Work to be completed: Nothing may be left out of the listing below but its images; repeat the rest exactly.

*** Given records Section Begins ***

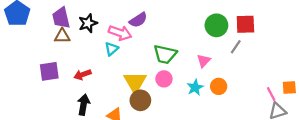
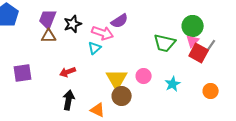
purple trapezoid: (61, 18) -> (48, 19), turned 35
red square: (245, 24) -> (199, 53), moved, turned 30
green trapezoid: (165, 54) -> (165, 43), moved
pink triangle: (204, 61) -> (193, 41), moved
purple square: (49, 71) -> (23, 73), moved
orange circle: (219, 86) -> (211, 91), moved

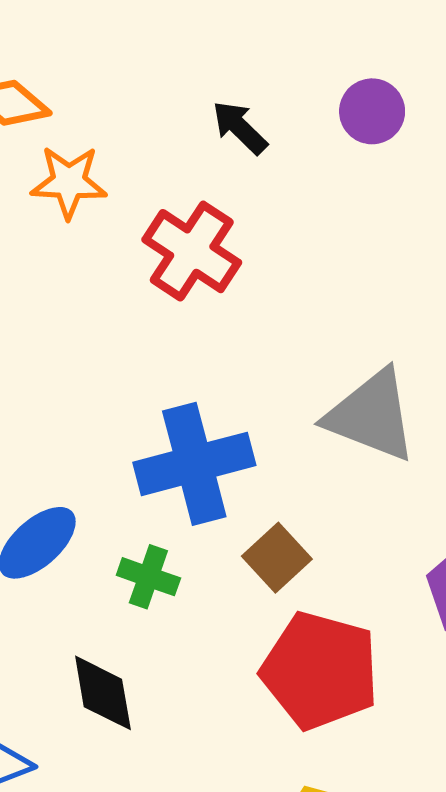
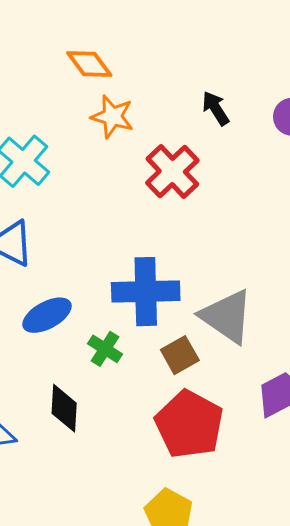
gray triangle: (371, 416) -> (227, 316), moved

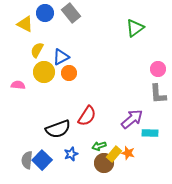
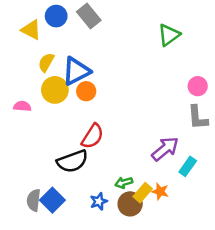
blue triangle: (61, 57) -> (76, 71), size x1.4
red semicircle: (87, 116) -> (92, 136), moved
cyan rectangle: (150, 133) -> (188, 166), turned -56
blue star: (71, 154) -> (99, 201), moved

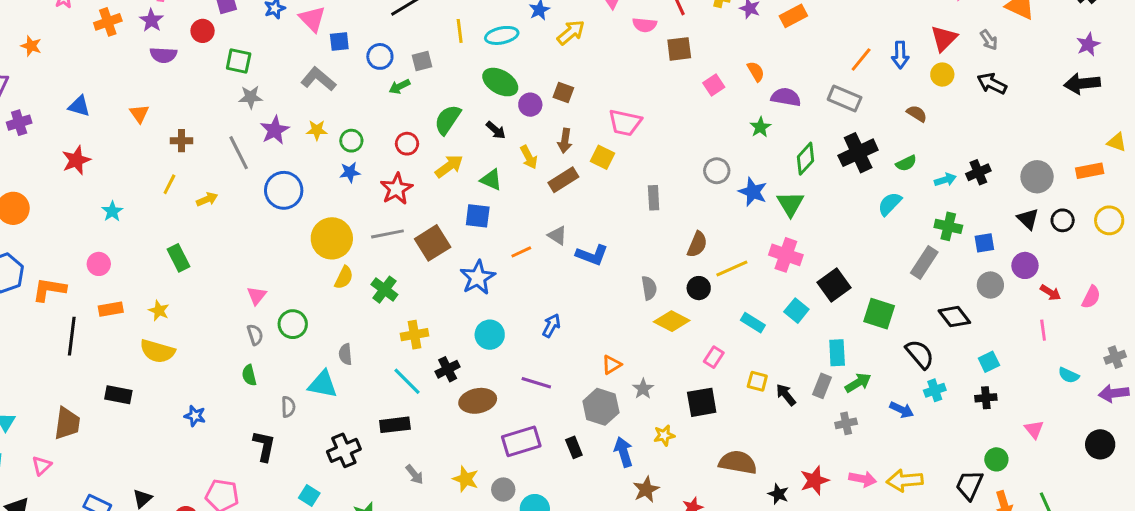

*** Given records Section Ends ***

Expected answer:
purple trapezoid: (61, 18) -> (48, 19), turned 35
red square: (245, 24) -> (199, 53), moved, turned 30
green trapezoid: (165, 54) -> (165, 43), moved
pink triangle: (204, 61) -> (193, 41), moved
purple square: (49, 71) -> (23, 73), moved
orange circle: (219, 86) -> (211, 91), moved

gray triangle: (371, 416) -> (227, 316), moved

blue triangle: (61, 57) -> (76, 71), size x1.4
red semicircle: (87, 116) -> (92, 136), moved
cyan rectangle: (150, 133) -> (188, 166), turned -56
blue star: (71, 154) -> (99, 201), moved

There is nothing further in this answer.